### JOB ITEM
As the answer, set down the lines below from the one containing "(858, 360) = (407, 431): none -> green rocket" through the one containing "(1009, 579) = (185, 312): yellow", exactly and inclusively, and no others.

### DATASET EXTRACT

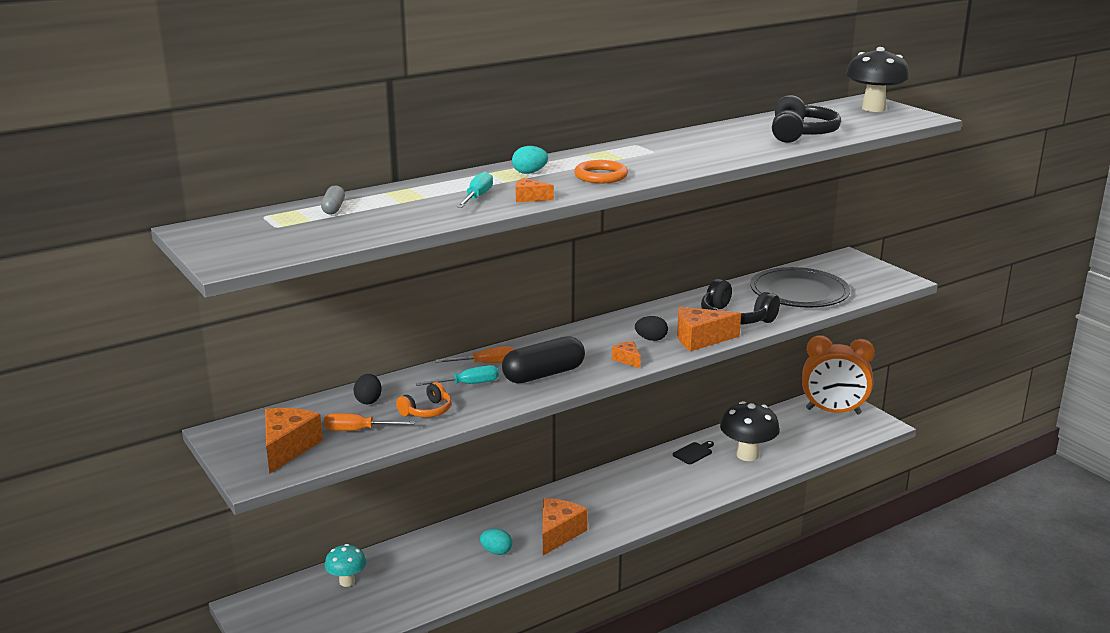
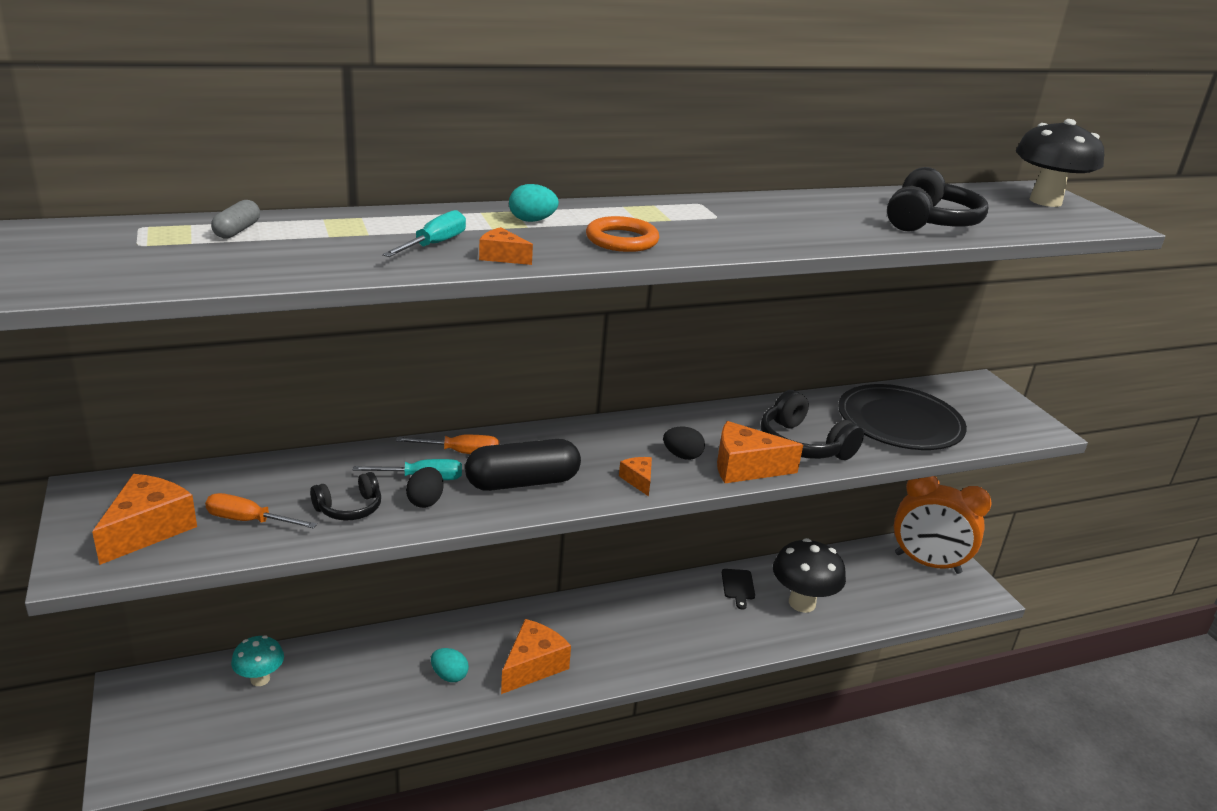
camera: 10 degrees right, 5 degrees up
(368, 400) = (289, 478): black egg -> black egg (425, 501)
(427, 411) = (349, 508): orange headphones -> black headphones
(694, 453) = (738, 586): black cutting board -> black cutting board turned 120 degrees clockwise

...

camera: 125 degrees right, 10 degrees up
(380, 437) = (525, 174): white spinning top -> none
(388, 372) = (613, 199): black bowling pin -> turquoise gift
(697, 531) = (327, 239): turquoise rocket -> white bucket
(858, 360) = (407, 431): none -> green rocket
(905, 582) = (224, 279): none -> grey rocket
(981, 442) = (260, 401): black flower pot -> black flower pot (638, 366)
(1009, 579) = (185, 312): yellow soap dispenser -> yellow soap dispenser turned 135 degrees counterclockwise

### EXERCISE SOLUTION
(858, 360) = (407, 431): none -> green rocket
(905, 582) = (224, 279): none -> grey rocket
(981, 442) = (260, 401): black flower pot -> black flower pot (638, 366)
(1009, 579) = (185, 312): yellow soap dispenser -> yellow soap dispenser turned 135 degrees counterclockwise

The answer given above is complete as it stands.